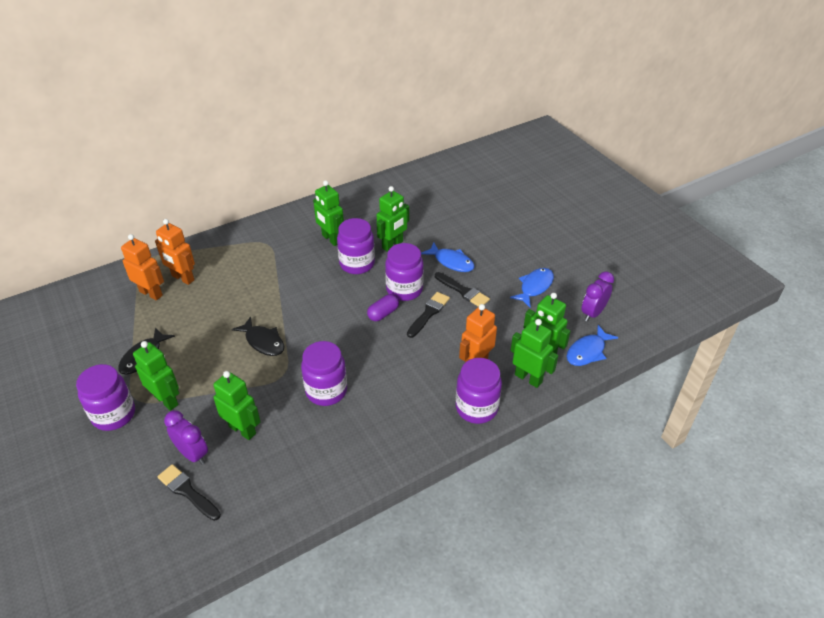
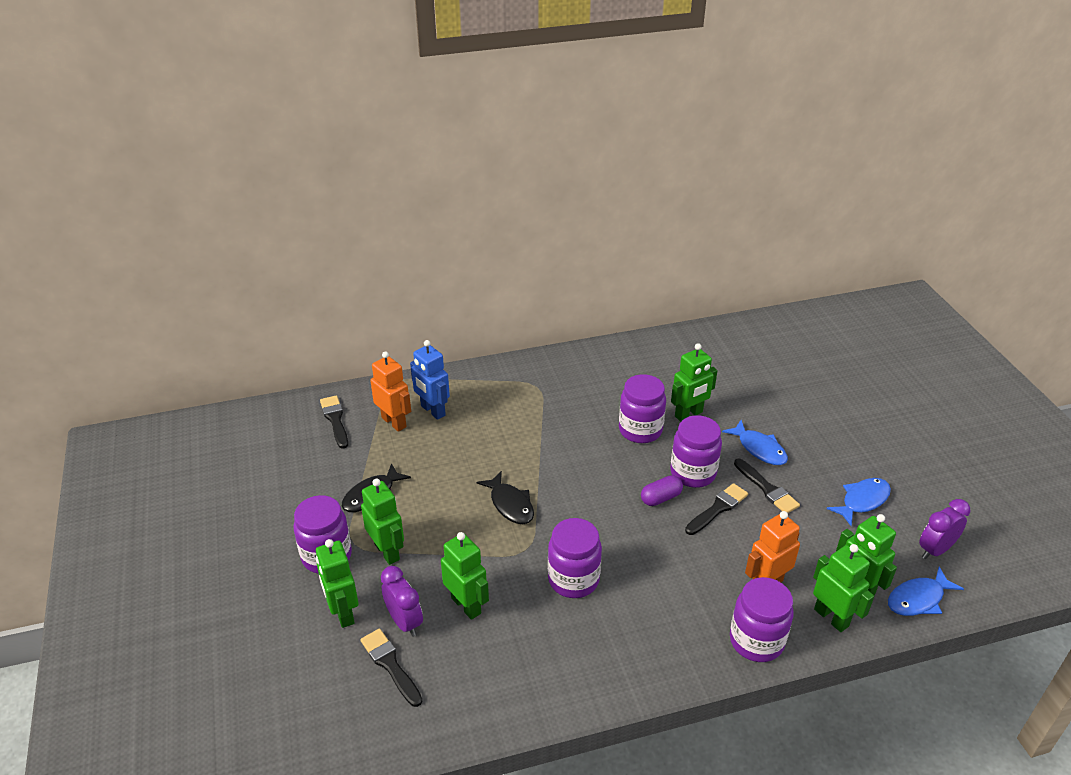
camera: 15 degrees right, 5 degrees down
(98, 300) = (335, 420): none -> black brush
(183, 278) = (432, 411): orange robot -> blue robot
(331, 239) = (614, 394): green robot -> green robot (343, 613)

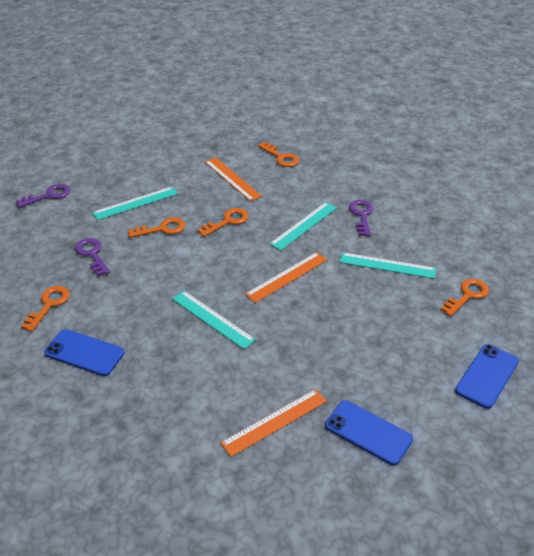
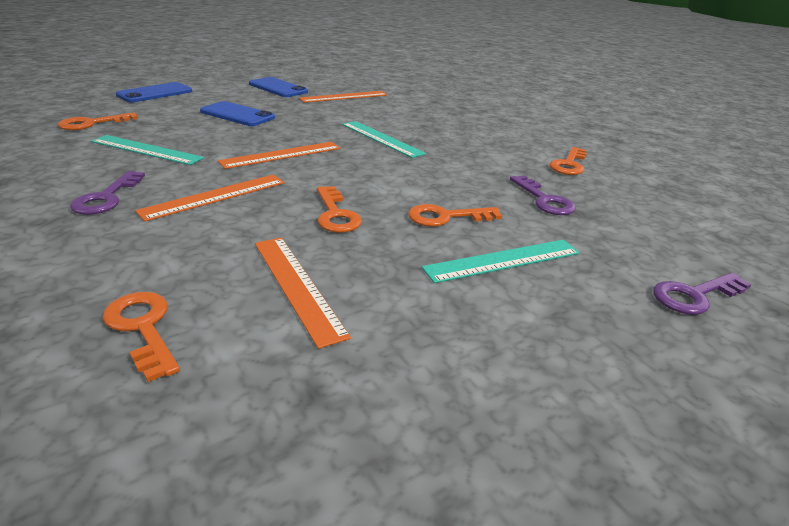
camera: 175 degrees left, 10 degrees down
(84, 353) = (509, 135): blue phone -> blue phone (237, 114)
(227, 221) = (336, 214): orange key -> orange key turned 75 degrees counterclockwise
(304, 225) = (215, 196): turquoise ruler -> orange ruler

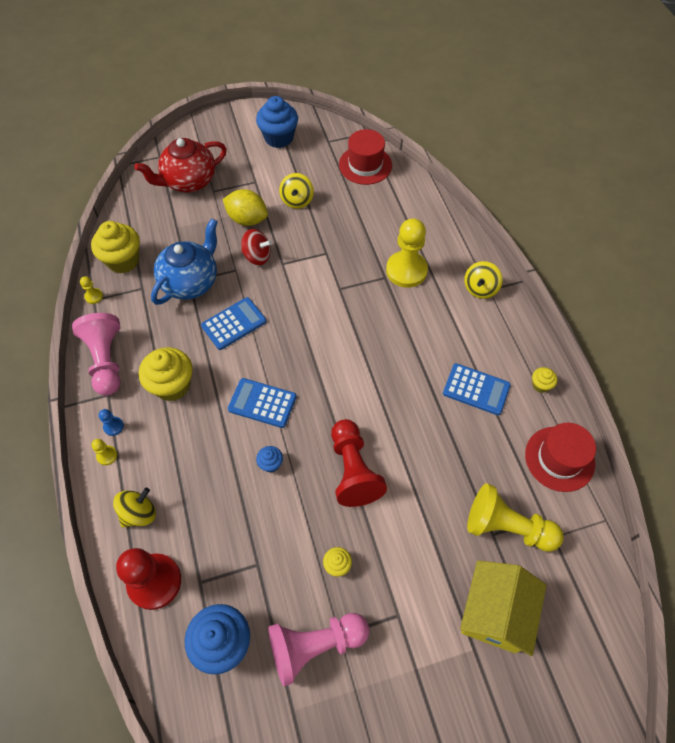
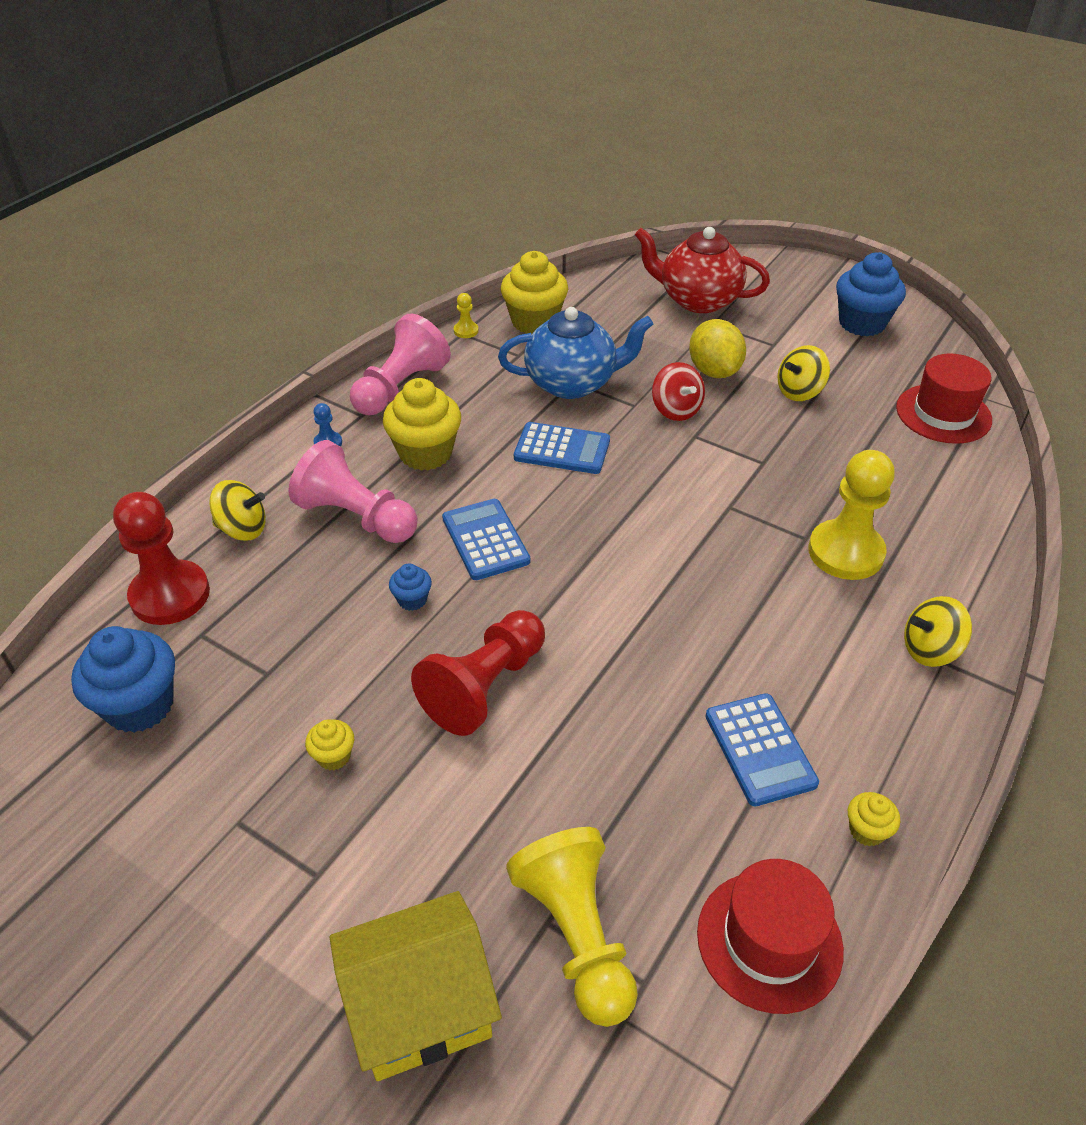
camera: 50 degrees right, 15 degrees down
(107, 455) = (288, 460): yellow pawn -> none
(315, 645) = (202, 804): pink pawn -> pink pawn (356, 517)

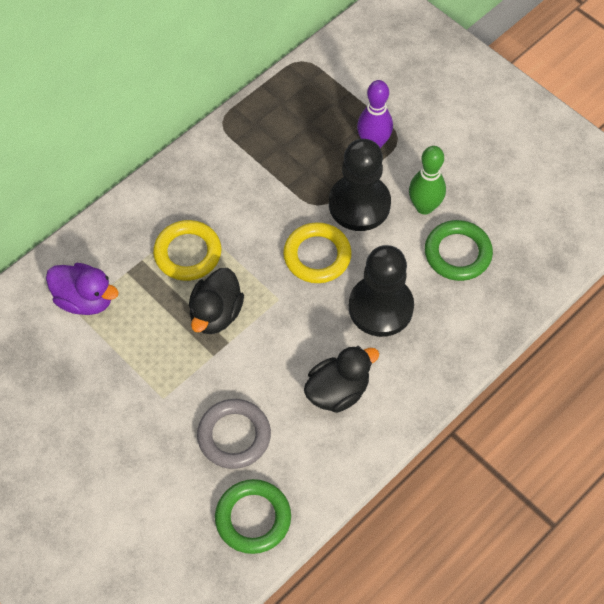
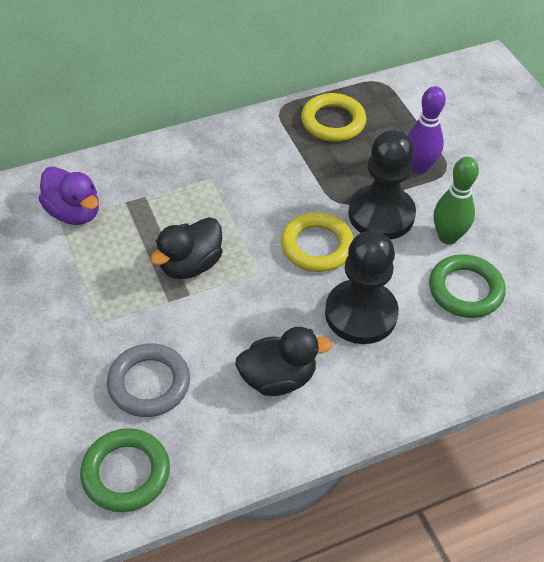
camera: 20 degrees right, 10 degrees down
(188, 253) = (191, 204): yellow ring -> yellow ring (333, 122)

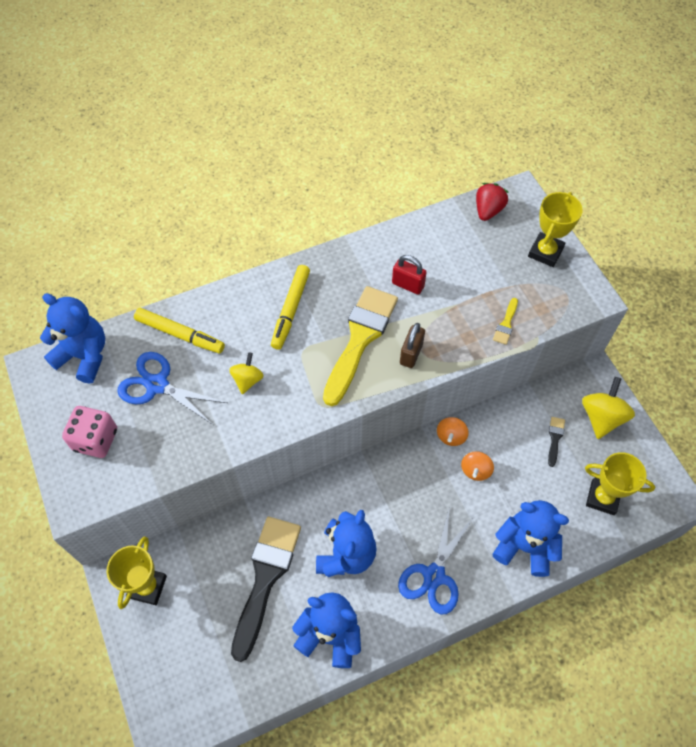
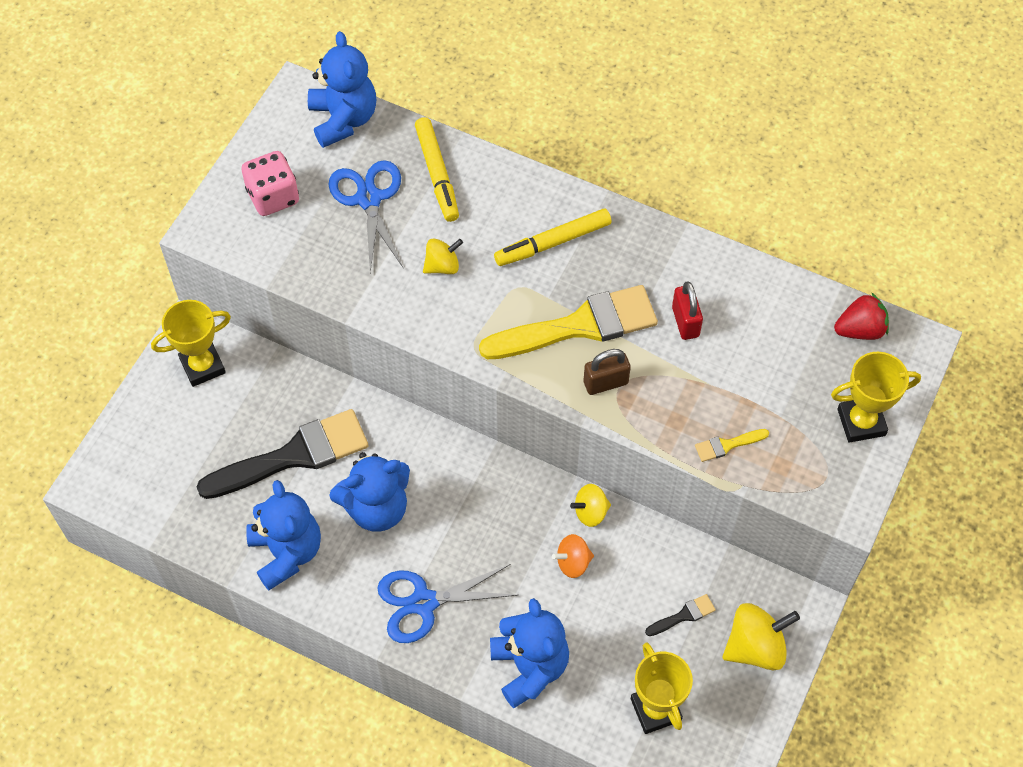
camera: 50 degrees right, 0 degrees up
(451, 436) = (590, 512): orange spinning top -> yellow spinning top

-=-=-

DIRECTIONS FOR THIS TASK ▸
Find every line of the records holding "degrees". Answer with the count alone.

RESULT OF THE EXERCISE ▸
6